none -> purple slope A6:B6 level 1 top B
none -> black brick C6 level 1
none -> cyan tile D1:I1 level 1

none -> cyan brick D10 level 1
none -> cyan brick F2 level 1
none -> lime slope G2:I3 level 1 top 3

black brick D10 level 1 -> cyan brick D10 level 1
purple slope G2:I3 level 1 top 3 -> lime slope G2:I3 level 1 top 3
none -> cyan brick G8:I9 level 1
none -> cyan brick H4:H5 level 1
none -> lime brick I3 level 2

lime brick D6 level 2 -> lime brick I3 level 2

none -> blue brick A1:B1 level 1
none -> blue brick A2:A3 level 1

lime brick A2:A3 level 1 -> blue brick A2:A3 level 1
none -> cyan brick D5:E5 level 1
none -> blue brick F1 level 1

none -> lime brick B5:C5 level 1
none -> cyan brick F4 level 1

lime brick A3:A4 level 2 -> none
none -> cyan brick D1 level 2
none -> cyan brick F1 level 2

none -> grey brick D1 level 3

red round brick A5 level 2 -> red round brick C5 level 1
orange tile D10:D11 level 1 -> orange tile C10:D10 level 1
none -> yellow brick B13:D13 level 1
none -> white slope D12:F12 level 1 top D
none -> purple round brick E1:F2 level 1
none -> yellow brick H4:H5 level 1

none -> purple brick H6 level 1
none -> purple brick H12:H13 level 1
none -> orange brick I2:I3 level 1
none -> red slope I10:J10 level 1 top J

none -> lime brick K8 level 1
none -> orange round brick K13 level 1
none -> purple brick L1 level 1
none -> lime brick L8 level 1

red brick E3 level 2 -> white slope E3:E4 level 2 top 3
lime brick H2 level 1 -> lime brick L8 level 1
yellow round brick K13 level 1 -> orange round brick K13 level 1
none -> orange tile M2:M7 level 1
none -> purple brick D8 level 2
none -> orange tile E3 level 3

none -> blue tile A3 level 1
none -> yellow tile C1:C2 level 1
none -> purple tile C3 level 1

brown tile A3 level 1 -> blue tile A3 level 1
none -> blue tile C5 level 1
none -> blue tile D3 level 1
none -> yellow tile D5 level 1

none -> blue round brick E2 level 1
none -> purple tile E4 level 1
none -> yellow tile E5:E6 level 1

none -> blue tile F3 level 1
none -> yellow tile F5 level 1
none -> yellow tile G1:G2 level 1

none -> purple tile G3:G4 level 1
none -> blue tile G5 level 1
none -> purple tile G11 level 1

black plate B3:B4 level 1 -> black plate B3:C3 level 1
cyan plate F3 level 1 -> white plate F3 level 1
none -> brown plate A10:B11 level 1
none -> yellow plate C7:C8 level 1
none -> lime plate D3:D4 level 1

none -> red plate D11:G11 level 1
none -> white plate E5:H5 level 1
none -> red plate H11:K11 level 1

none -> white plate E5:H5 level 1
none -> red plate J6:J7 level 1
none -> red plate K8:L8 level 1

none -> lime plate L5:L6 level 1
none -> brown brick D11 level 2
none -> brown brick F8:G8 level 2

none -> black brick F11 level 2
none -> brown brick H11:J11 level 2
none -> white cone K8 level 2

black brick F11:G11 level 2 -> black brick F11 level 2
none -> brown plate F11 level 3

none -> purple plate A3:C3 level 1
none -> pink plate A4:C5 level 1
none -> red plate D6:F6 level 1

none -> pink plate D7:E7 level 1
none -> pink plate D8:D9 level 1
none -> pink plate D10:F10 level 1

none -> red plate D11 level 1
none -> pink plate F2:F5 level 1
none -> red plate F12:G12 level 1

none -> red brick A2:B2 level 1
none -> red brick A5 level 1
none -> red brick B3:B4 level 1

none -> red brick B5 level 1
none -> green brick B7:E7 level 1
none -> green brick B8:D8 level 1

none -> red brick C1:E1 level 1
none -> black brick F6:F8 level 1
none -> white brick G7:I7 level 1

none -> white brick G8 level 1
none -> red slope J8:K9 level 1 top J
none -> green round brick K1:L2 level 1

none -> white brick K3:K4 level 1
_ _ _ _ _ _ _
- Work to be completed -
Give the lines from the one containing "none -> white brick G7:I7 level 1" through the end of the entries again, exactly as written and with no other lines.

- Result for this task -
none -> white brick G7:I7 level 1

none -> white brick G8 level 1
none -> red slope J8:K9 level 1 top J
none -> green round brick K1:L2 level 1

none -> white brick K3:K4 level 1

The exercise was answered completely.